* _TASK GOAL_
Make an exact copy of the records, leaving out the images.

* _RECORDS SUPPLIED_
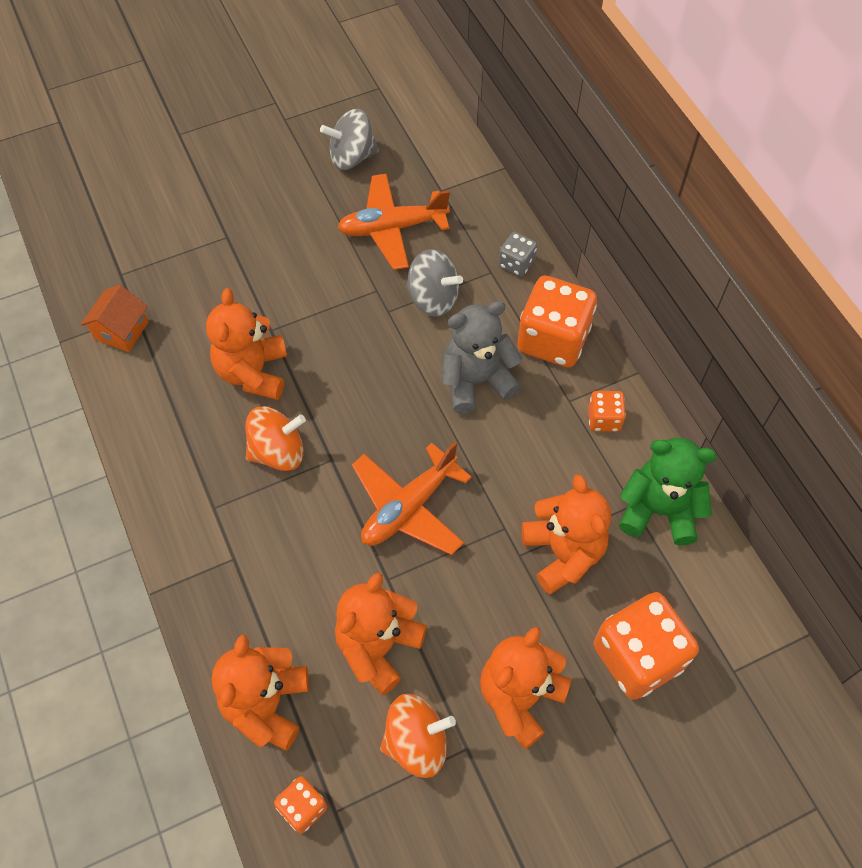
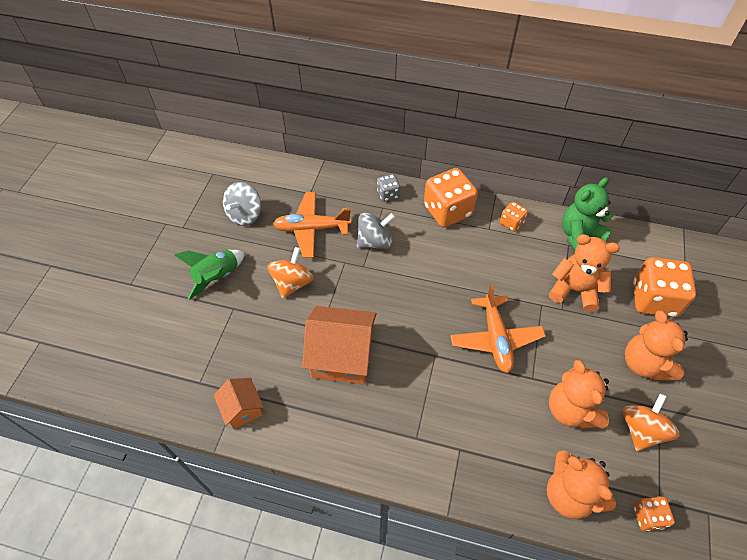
camera: 50 degrees left, 5 degrees down
(251, 195) = (217, 277): none -> green rocket
(253, 372) = (342, 356): orange teddy bear -> orange house
(278, 452) = (407, 379): orange spinning top -> orange spinning top (292, 283)
(392, 228) = (312, 229): orange plane -> orange plane turned 60 degrees clockwise
(476, 381) = (443, 258): grey teddy bear -> none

* _RESPONSE FOR THIS EXERCISE_
camera: 50 degrees left, 5 degrees down
(251, 195) = (217, 277): none -> green rocket
(253, 372) = (342, 356): orange teddy bear -> orange house
(278, 452) = (407, 379): orange spinning top -> orange spinning top (292, 283)
(392, 228) = (312, 229): orange plane -> orange plane turned 60 degrees clockwise
(476, 381) = (443, 258): grey teddy bear -> none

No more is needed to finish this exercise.